_WHAT TO PRODUCE_. Without including any images, repeat the data exactly.

BEGIN DATA FOR PROCESSING

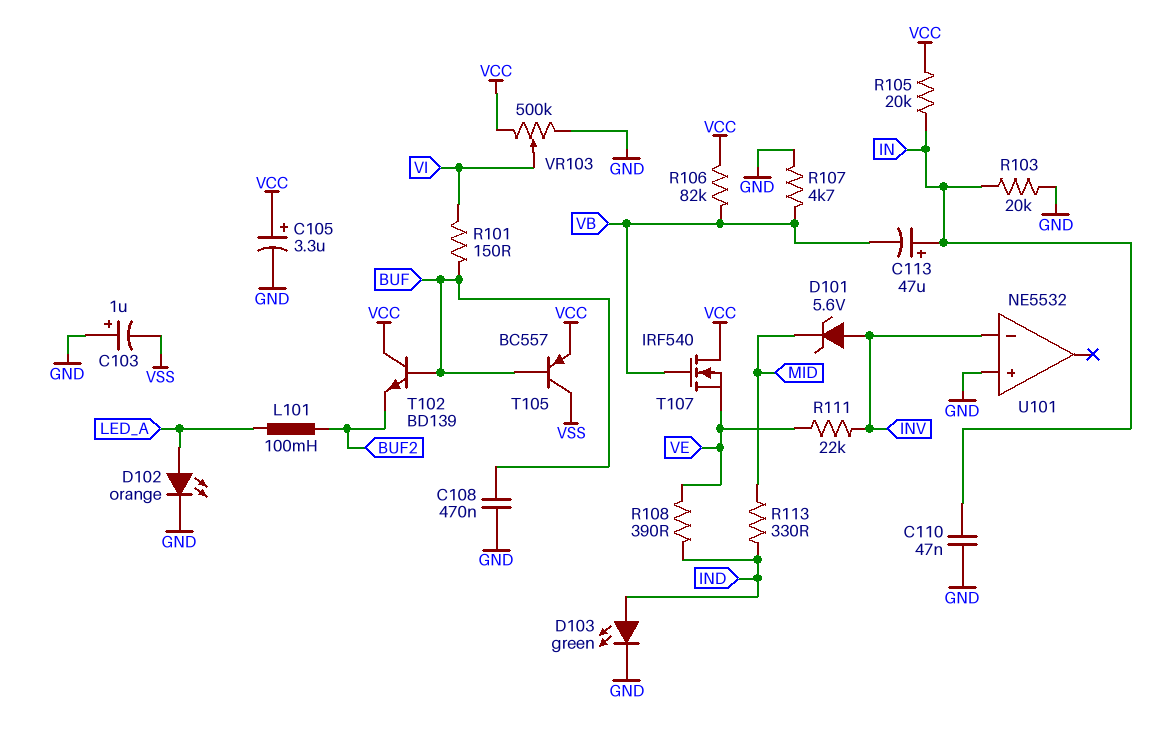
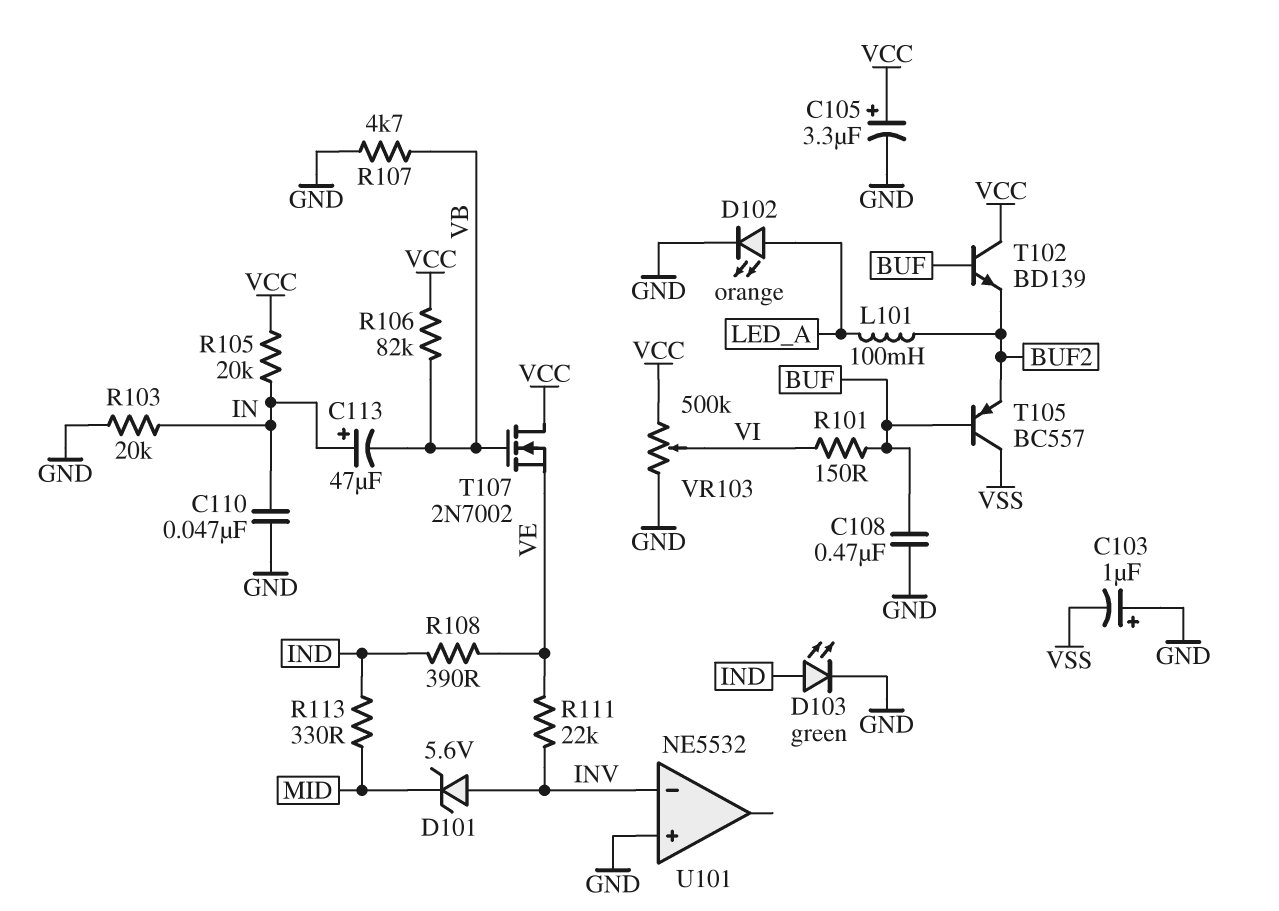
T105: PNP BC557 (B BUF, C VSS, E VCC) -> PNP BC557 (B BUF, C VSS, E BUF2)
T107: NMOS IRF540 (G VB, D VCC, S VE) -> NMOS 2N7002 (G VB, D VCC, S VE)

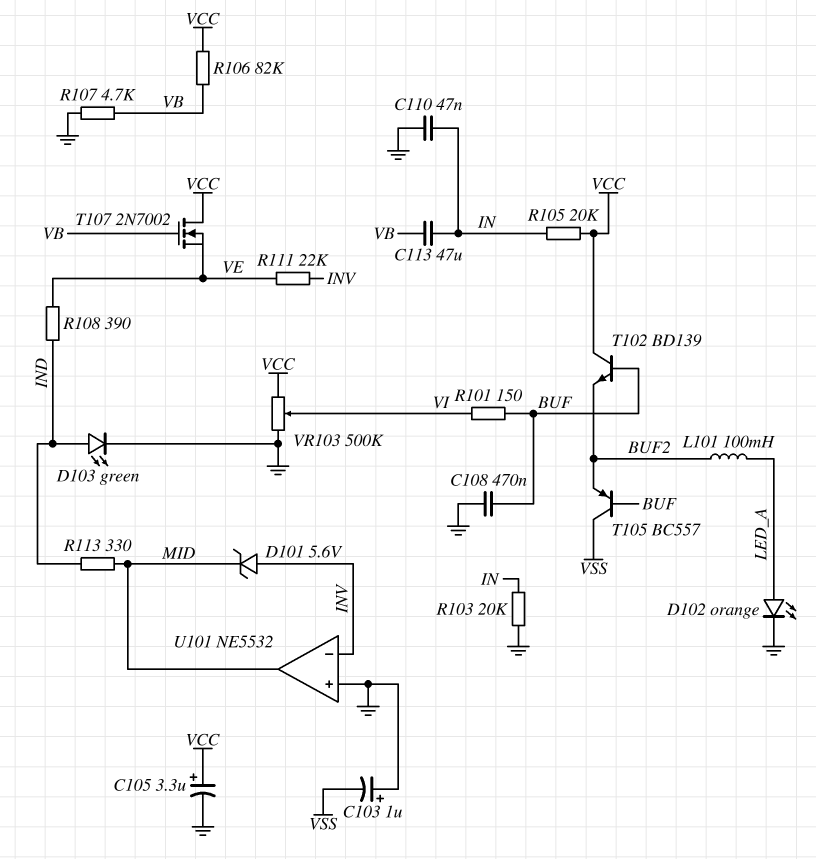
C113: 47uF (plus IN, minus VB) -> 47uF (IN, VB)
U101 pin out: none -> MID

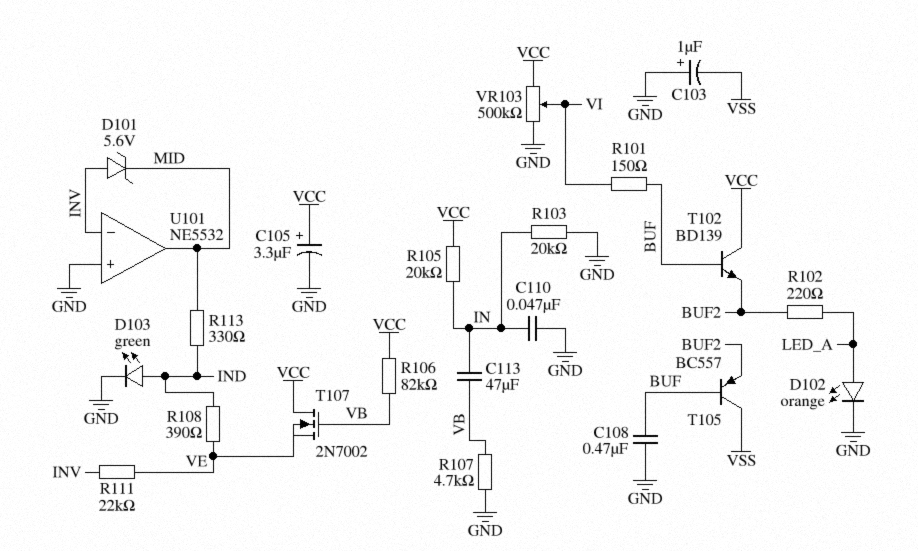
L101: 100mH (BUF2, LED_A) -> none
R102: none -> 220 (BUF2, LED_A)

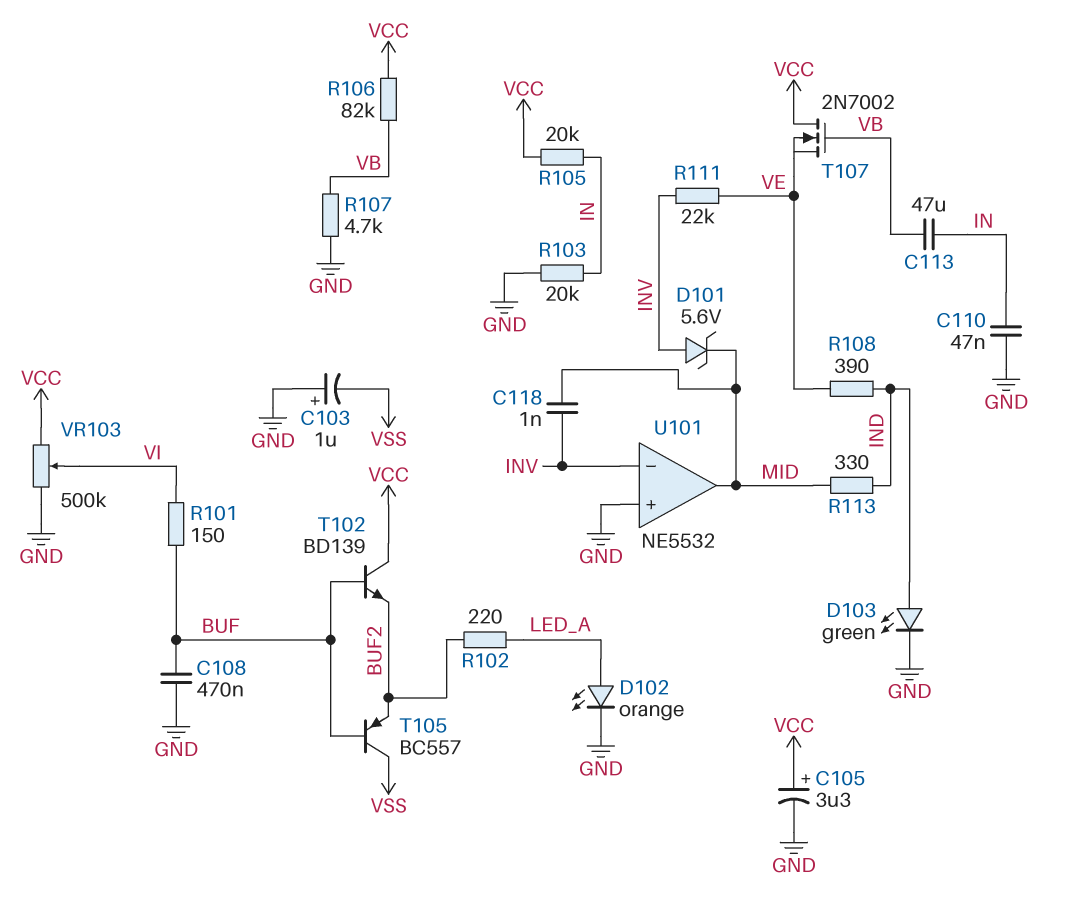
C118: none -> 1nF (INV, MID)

END DATA FOR PROCESSING

_WRITTEN RESPONSE_.
T105: PNP BC557 (B BUF, C VSS, E VCC) -> PNP BC557 (B BUF, C VSS, E BUF2)
T107: NMOS IRF540 (G VB, D VCC, S VE) -> NMOS 2N7002 (G VB, D VCC, S VE)

C113: 47uF (plus IN, minus VB) -> 47uF (IN, VB)
U101 pin out: none -> MID

L101: 100mH (BUF2, LED_A) -> none
R102: none -> 220 (BUF2, LED_A)

C118: none -> 1nF (INV, MID)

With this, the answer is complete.